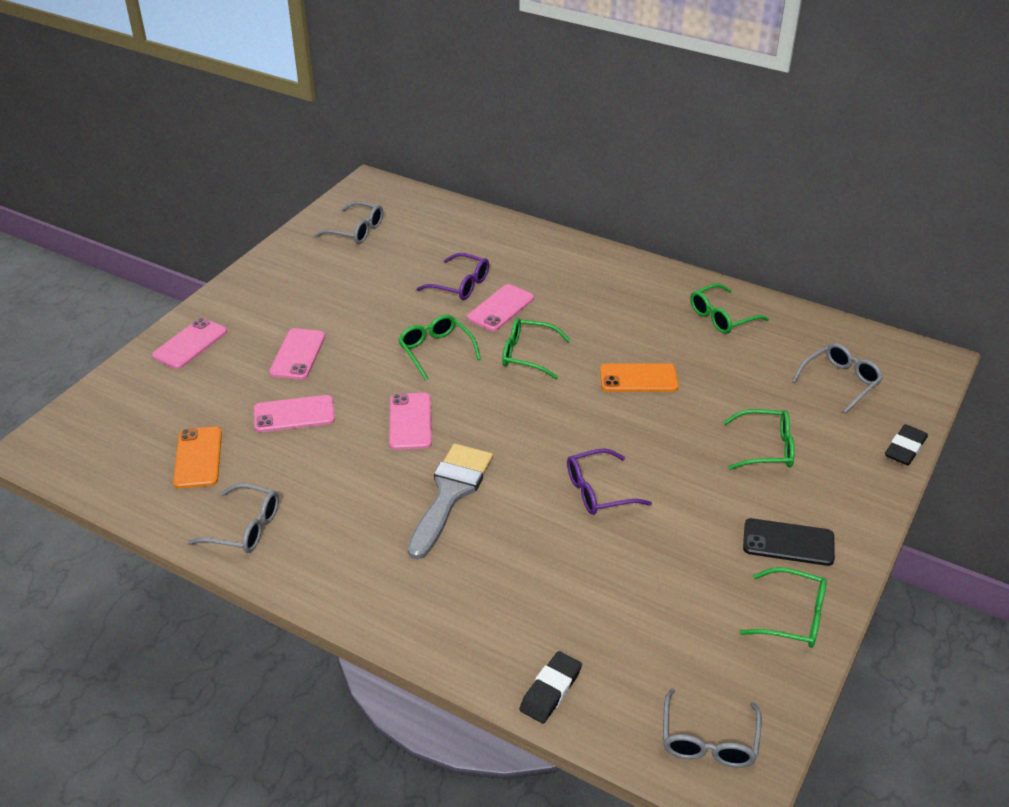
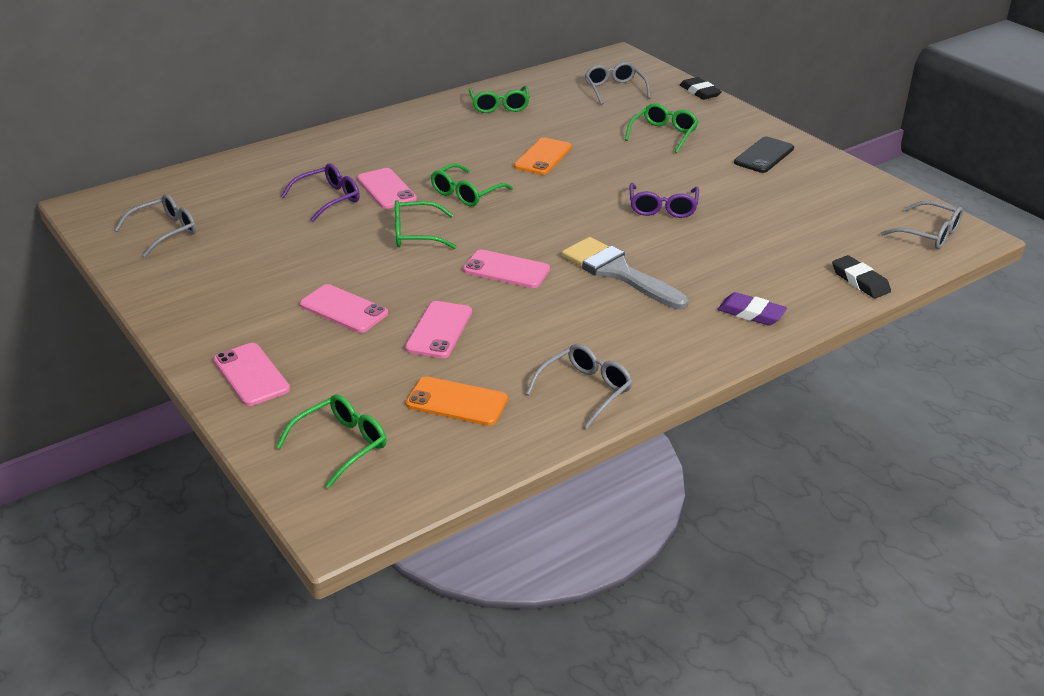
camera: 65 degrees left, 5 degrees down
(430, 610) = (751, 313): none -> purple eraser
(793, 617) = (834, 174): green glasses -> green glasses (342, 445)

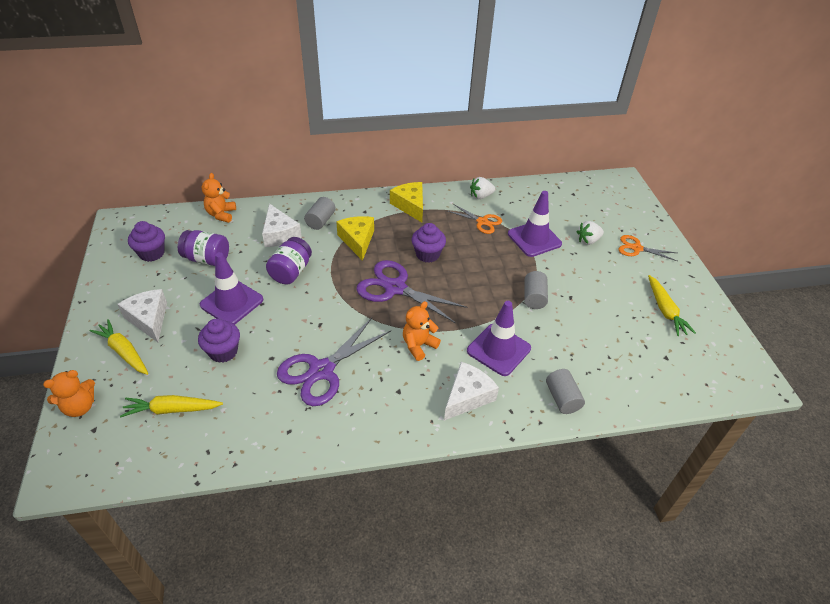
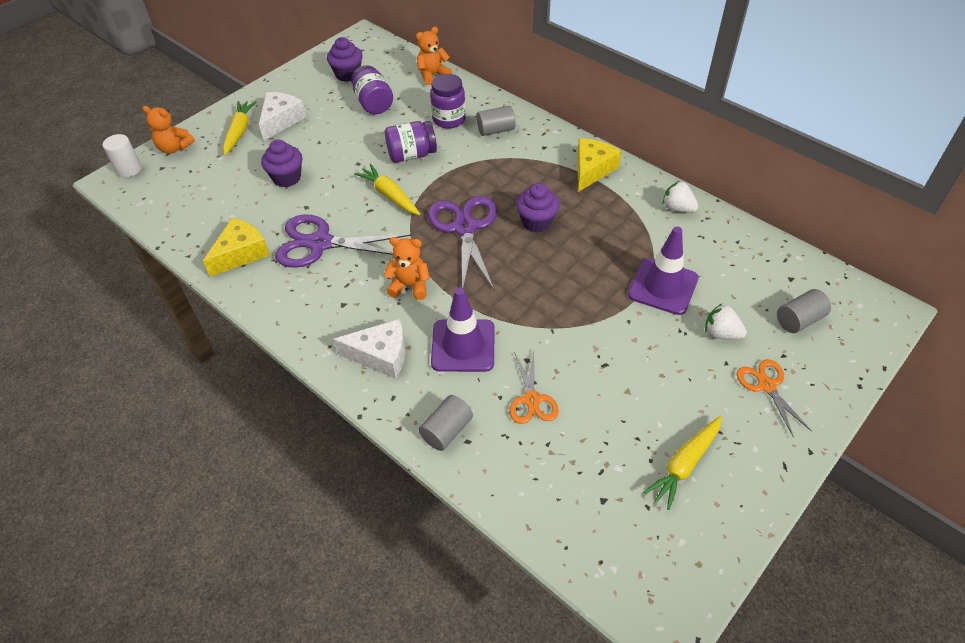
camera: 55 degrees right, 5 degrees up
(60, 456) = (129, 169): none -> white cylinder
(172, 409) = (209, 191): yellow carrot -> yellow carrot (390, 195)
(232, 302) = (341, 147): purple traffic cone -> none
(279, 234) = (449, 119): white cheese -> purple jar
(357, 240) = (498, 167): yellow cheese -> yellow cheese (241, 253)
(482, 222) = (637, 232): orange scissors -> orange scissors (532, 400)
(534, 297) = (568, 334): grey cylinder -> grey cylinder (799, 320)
□ □ □ □ □
▸ Exercise:
Copy out exactly, and only, the lines from the one that contains "(60, 456) = (129, 169): none" through the last line of the material above.

▸ Written response:
(60, 456) = (129, 169): none -> white cylinder
(172, 409) = (209, 191): yellow carrot -> yellow carrot (390, 195)
(232, 302) = (341, 147): purple traffic cone -> none
(279, 234) = (449, 119): white cheese -> purple jar
(357, 240) = (498, 167): yellow cheese -> yellow cheese (241, 253)
(482, 222) = (637, 232): orange scissors -> orange scissors (532, 400)
(534, 297) = (568, 334): grey cylinder -> grey cylinder (799, 320)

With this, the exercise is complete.